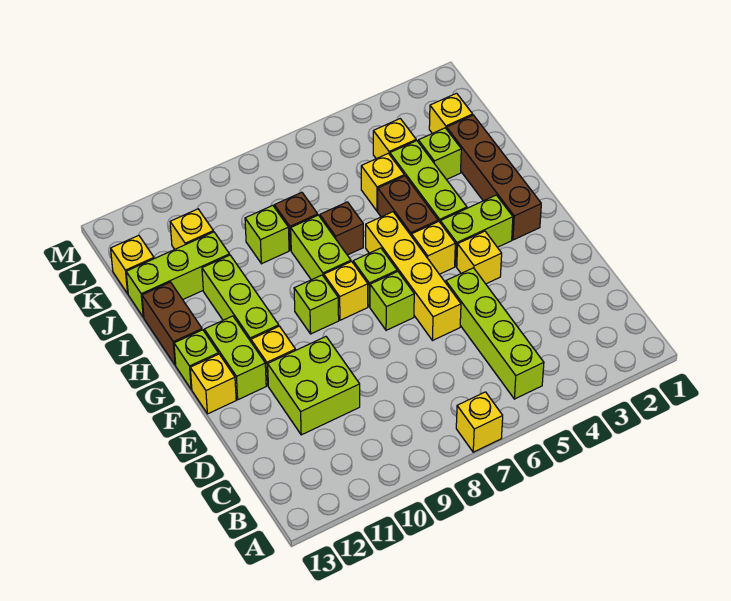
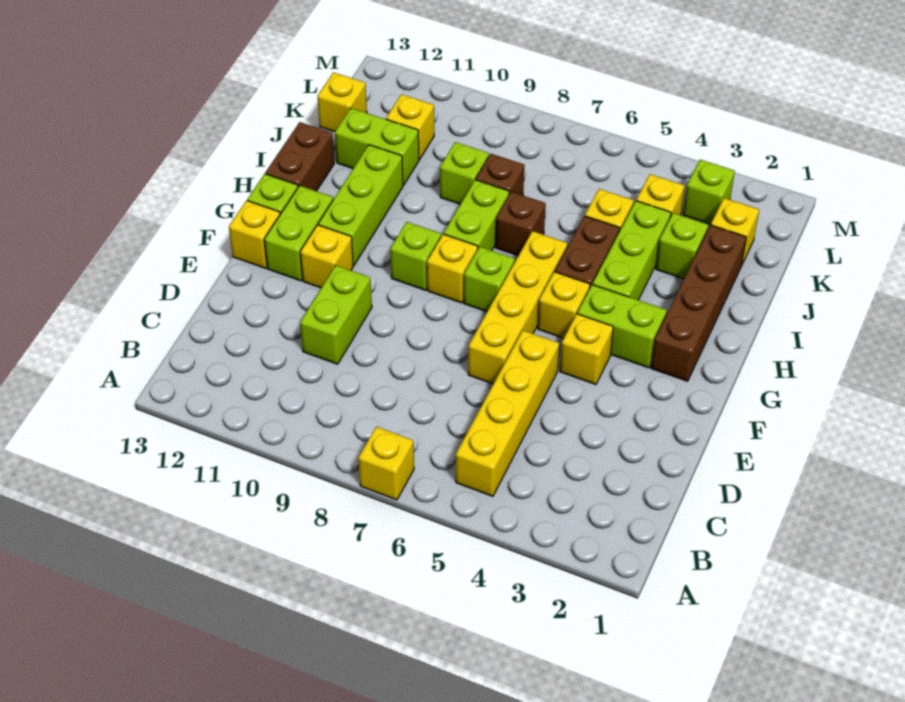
lime brick B5:E5 level 1 -> yellow brick B5:E5 level 1
lime brick D10:E11 level 1 -> lime brick D10:E10 level 1
lime brick F7 level 1 -> lime brick L3 level 1
lime brick J11:J13 level 1 -> lime brick J11:J12 level 1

++++++

Problem statement
Copy out the line holding "lime brick D10:E11". Then copy every later line of the data, unchanged, through the last one.

Task solution
lime brick D10:E11 level 1 -> lime brick D10:E10 level 1
lime brick F7 level 1 -> lime brick L3 level 1
lime brick J11:J13 level 1 -> lime brick J11:J12 level 1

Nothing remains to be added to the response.